■ **Requirement**:
Print each entry in full, word for word, with no pictures in the result.

■ **Object inventory data**:
- - - - -

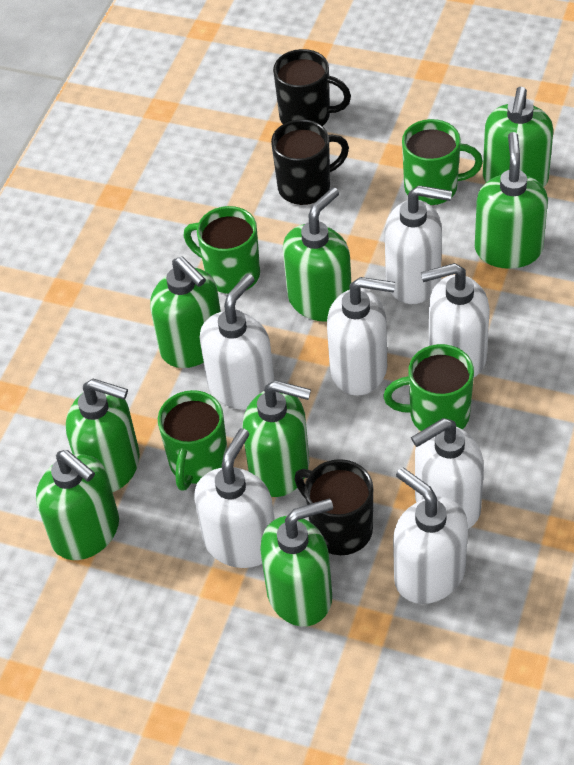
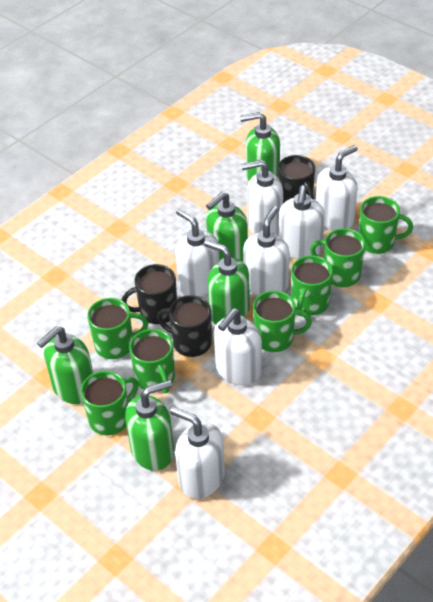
green mug: [158,390,227,491] [183,206,260,294] [383,344,474,431] [402,119,483,205] = 4 -> [81,371,139,435] [87,298,148,359] [129,329,175,393] [253,291,312,352] [291,255,333,316] [310,228,365,287] [359,196,413,254] = 7
green soap dispenser: [36,450,119,560] [66,379,140,492] [150,256,221,368] [242,380,311,497] [260,499,333,627] [283,187,351,322] [475,132,548,269] [483,87,553,187] = 8 -> [37,326,93,404] [125,380,174,471] [204,240,250,325] [206,192,248,262] [240,112,280,181] = 5

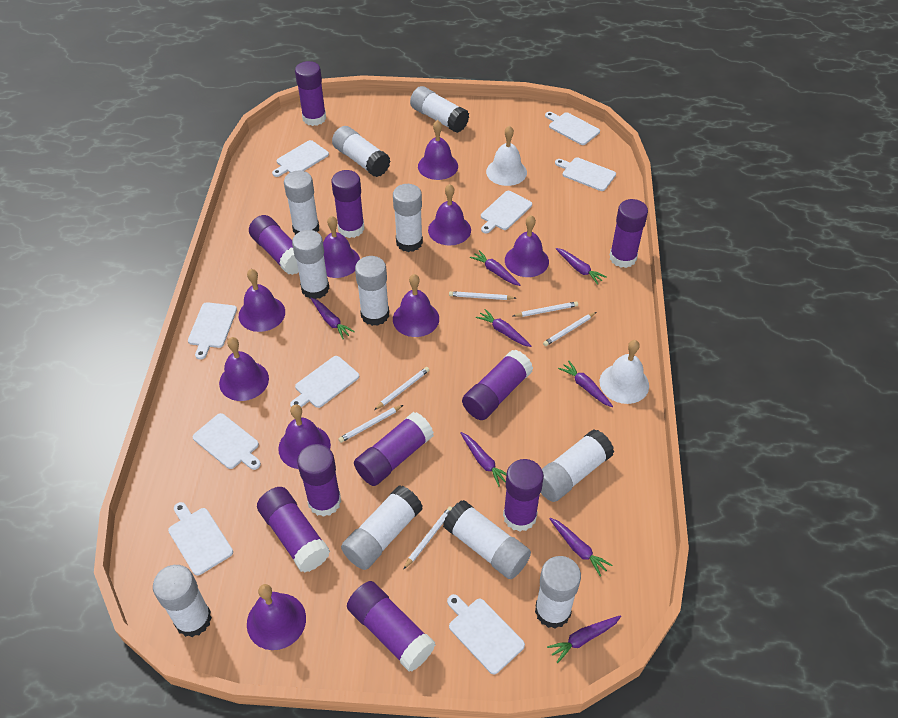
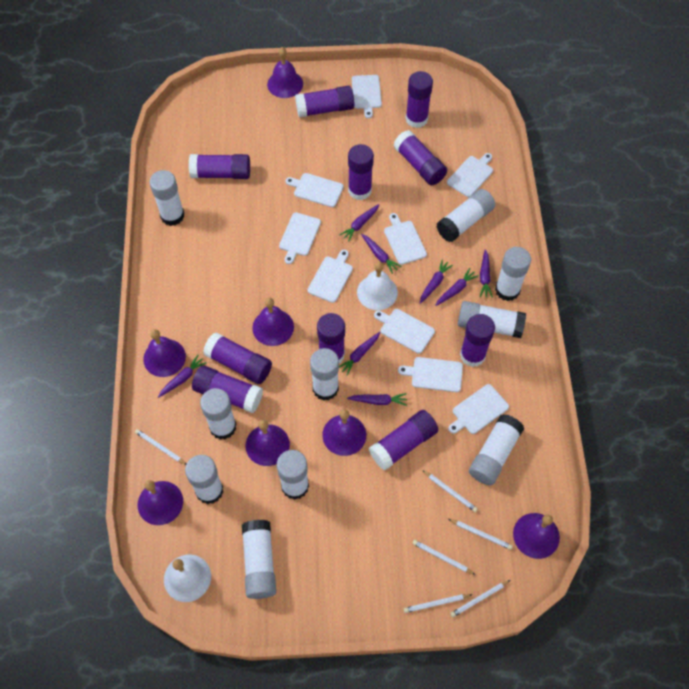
purple bell: [219,337,269,401] [239,269,285,332] [247,584,306,650] [278,405,331,469] [323,216,360,278] [393,274,439,337] [418,120,458,180] [428,184,471,246] [505,215,549,277] = 9 -> [138,480,183,525] [143,329,186,377] [245,420,290,466] [252,298,294,346] [267,47,303,98] [322,409,366,456] [513,513,560,559] = 7
white glue stick: [153,565,212,637] [284,171,319,235] [292,230,329,299] [332,126,391,177] [341,485,423,570] [355,256,389,326] [393,184,423,252] [410,86,469,133] [443,500,531,579] [535,556,581,629] [540,429,614,502] = 11 -> [149,170,184,226] [185,455,223,504] [200,388,236,440] [242,520,276,599] [277,450,309,500] [310,348,339,401] [436,189,495,242] [458,301,526,338] [469,414,524,485] [495,247,531,301] = 10

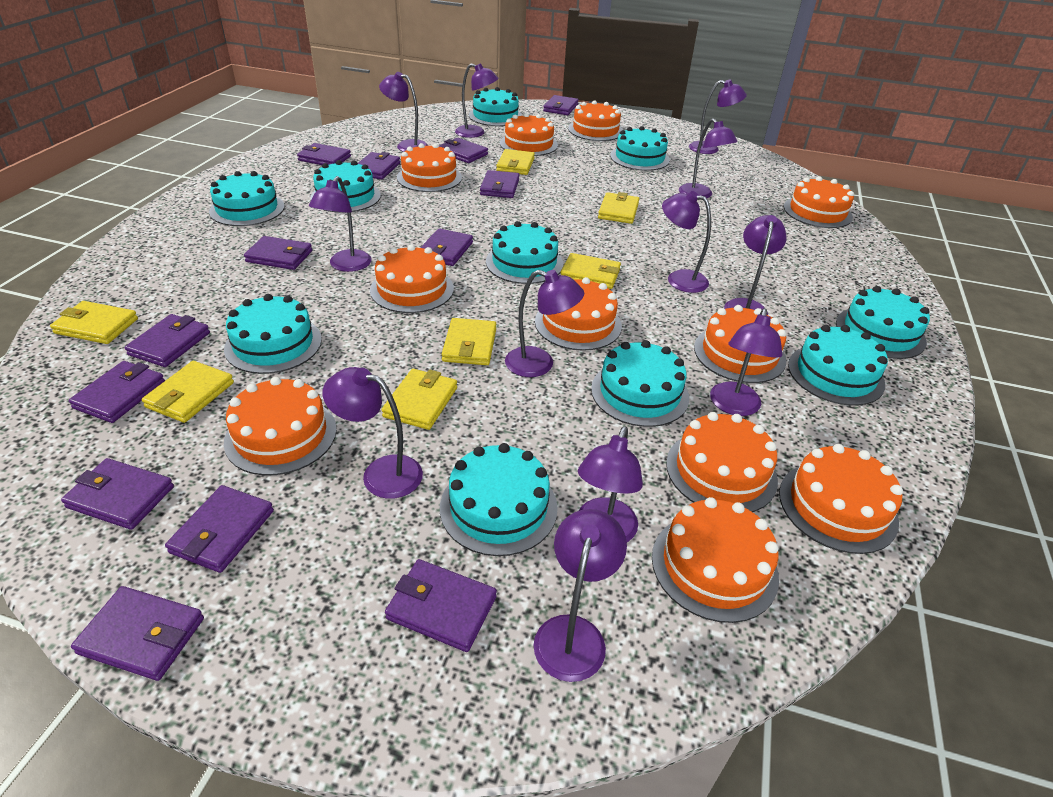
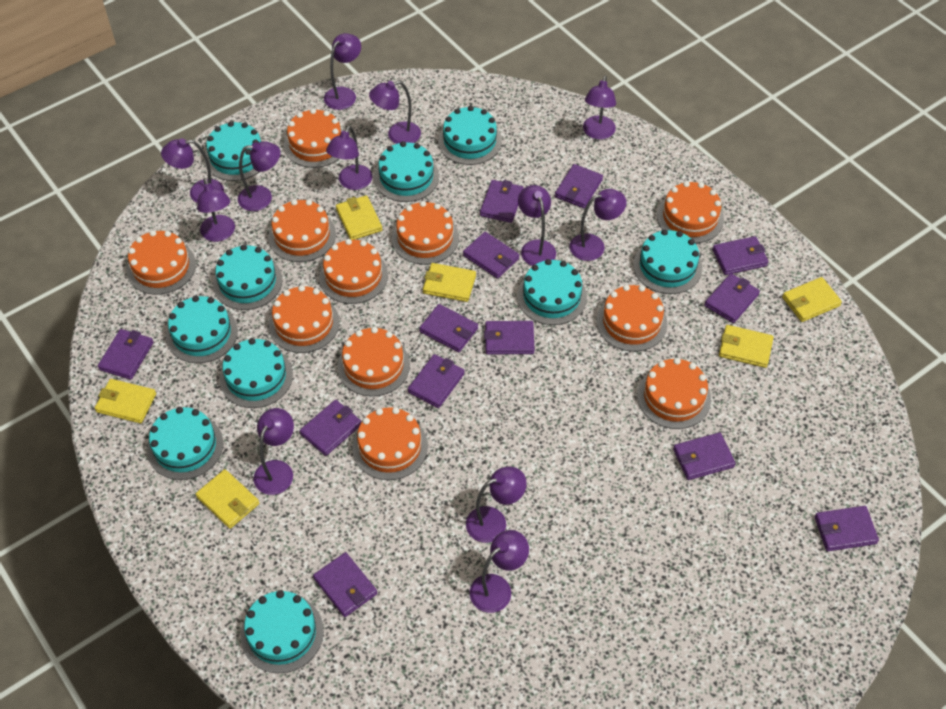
yellow wallet: [50,301,138,344] [142,361,234,423] [382,369,457,430] [442,318,496,365] [496,149,535,175] [560,253,621,289] [598,192,639,224] = 7 -> [95,379,156,423] [196,469,259,529] [336,195,382,240] [423,263,476,302] [719,325,774,368] [782,277,842,322] = 6

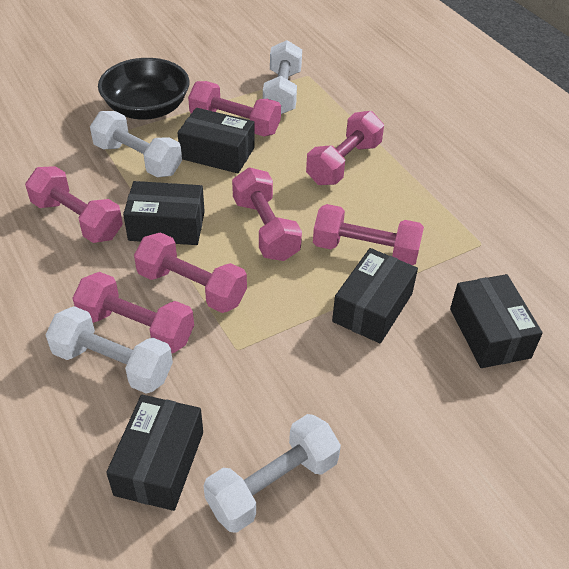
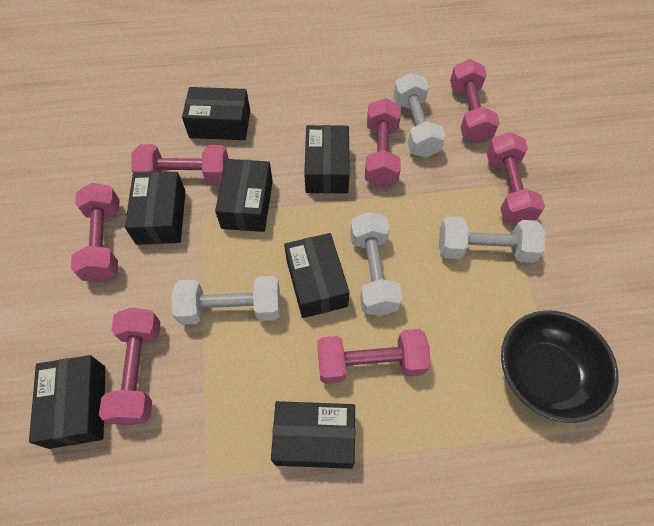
black box: [106,395,203,511] [123,181,205,245] [178,108,255,173] [332,248,418,344] [450,274,543,368] = 5 -> [29,355,106,449] [125,172,186,245] [182,87,250,140] [215,159,273,232] [271,401,355,469] [284,233,350,318] [304,125,350,194] = 7

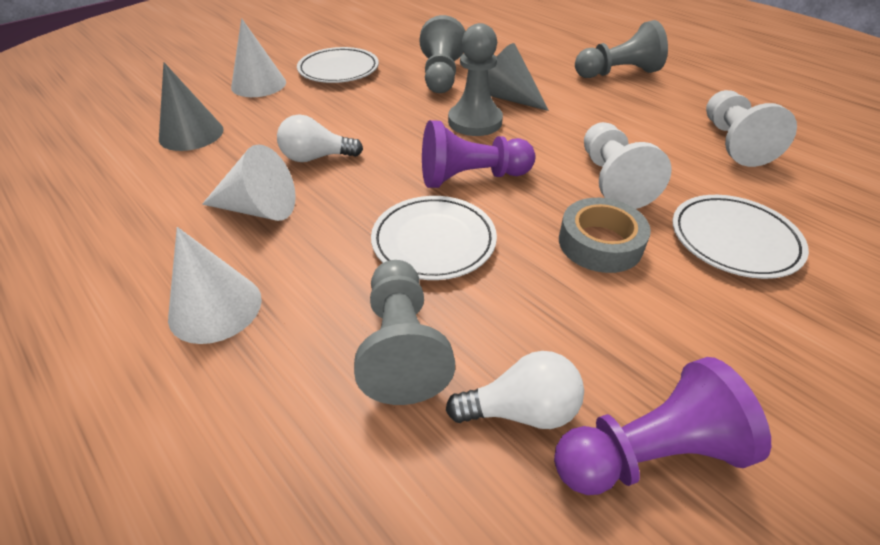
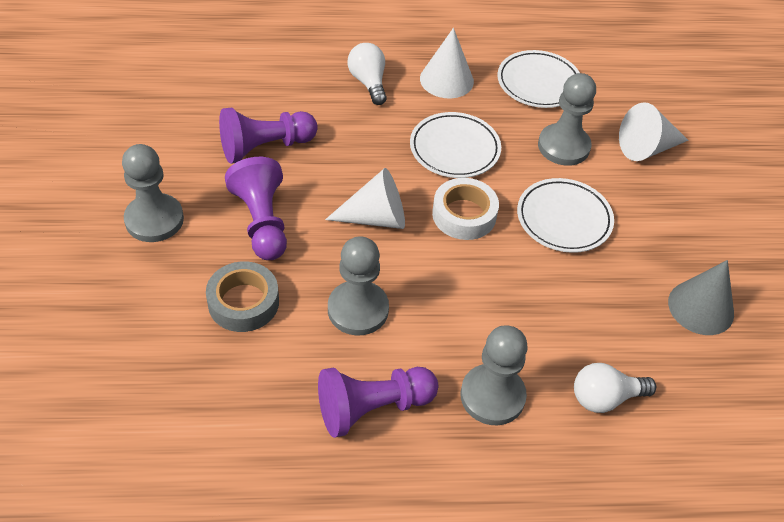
grey cone: [159,62,224,151] [488,43,549,111] = 2 -> [668,260,734,335] = 1
purple pawn: [422,120,536,188] [554,357,771,495] = 2 -> [219,108,318,164] [225,157,287,260] [318,367,438,438] = 3
white pawn: [584,122,672,209] [706,90,797,167] = 2 -> none = 0
white tape: none = 0 -> [432,178,499,240] = 1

- - - - -

■ **Your solution**:
green mug: [158,390,227,491] [183,206,260,294] [383,344,474,431] [402,119,483,205] = 4 -> [81,371,139,435] [87,298,148,359] [129,329,175,393] [253,291,312,352] [291,255,333,316] [310,228,365,287] [359,196,413,254] = 7
green soap dispenser: [36,450,119,560] [66,379,140,492] [150,256,221,368] [242,380,311,497] [260,499,333,627] [283,187,351,322] [475,132,548,269] [483,87,553,187] = 8 -> [37,326,93,404] [125,380,174,471] [204,240,250,325] [206,192,248,262] [240,112,280,181] = 5

purple bell: [219,337,269,401] [239,269,285,332] [247,584,306,650] [278,405,331,469] [323,216,360,278] [393,274,439,337] [418,120,458,180] [428,184,471,246] [505,215,549,277] = 9 -> [138,480,183,525] [143,329,186,377] [245,420,290,466] [252,298,294,346] [267,47,303,98] [322,409,366,456] [513,513,560,559] = 7
white glue stick: [153,565,212,637] [284,171,319,235] [292,230,329,299] [332,126,391,177] [341,485,423,570] [355,256,389,326] [393,184,423,252] [410,86,469,133] [443,500,531,579] [535,556,581,629] [540,429,614,502] = 11 -> [149,170,184,226] [185,455,223,504] [200,388,236,440] [242,520,276,599] [277,450,309,500] [310,348,339,401] [436,189,495,242] [458,301,526,338] [469,414,524,485] [495,247,531,301] = 10

yellow wallet: [50,301,138,344] [142,361,234,423] [382,369,457,430] [442,318,496,365] [496,149,535,175] [560,253,621,289] [598,192,639,224] = 7 -> [95,379,156,423] [196,469,259,529] [336,195,382,240] [423,263,476,302] [719,325,774,368] [782,277,842,322] = 6

black box: [106,395,203,511] [123,181,205,245] [178,108,255,173] [332,248,418,344] [450,274,543,368] = 5 -> [29,355,106,449] [125,172,186,245] [182,87,250,140] [215,159,273,232] [271,401,355,469] [284,233,350,318] [304,125,350,194] = 7

grey cone: [159,62,224,151] [488,43,549,111] = 2 -> [668,260,734,335] = 1
purple pawn: [422,120,536,188] [554,357,771,495] = 2 -> [219,108,318,164] [225,157,287,260] [318,367,438,438] = 3
white pawn: [584,122,672,209] [706,90,797,167] = 2 -> none = 0
white tape: none = 0 -> [432,178,499,240] = 1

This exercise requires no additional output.